The lines below that include the word "rikabuvun" are to be reported.

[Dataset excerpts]
[Start of section]

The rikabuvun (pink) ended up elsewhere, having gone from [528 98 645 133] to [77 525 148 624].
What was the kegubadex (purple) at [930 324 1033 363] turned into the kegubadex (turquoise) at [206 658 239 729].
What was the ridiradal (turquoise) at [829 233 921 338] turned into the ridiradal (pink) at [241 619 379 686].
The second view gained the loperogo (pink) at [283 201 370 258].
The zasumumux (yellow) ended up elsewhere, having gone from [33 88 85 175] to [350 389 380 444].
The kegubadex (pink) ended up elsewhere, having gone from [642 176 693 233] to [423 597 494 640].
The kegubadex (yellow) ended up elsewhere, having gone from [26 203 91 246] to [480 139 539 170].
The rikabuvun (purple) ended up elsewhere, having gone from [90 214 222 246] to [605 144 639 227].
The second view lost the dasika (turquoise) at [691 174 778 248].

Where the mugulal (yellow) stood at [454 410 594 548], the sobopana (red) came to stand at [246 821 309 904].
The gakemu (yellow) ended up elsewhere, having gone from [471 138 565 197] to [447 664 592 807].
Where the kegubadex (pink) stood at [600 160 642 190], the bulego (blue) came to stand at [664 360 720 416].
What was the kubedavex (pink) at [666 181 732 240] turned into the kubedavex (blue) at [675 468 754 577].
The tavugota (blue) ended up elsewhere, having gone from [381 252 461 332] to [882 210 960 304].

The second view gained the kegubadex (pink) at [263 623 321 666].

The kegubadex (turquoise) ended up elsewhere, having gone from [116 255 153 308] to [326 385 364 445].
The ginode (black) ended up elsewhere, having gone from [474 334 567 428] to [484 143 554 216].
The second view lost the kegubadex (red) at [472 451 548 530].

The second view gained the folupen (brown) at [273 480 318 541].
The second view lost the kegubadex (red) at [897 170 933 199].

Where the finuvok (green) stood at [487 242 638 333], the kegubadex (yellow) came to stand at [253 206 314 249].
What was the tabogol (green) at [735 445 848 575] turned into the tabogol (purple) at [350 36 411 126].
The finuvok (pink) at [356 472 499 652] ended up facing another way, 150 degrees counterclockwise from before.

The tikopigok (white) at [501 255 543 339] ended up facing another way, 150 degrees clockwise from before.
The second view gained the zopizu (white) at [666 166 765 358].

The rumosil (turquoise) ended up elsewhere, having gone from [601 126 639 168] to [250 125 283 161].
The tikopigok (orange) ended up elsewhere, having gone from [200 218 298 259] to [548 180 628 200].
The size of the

[End of section]

> **Solution to this exercise**:
The rikabuvun (pink) ended up elsewhere, having gone from [528 98 645 133] to [77 525 148 624].
The rikabuvun (purple) ended up elsewhere, having gone from [90 214 222 246] to [605 144 639 227].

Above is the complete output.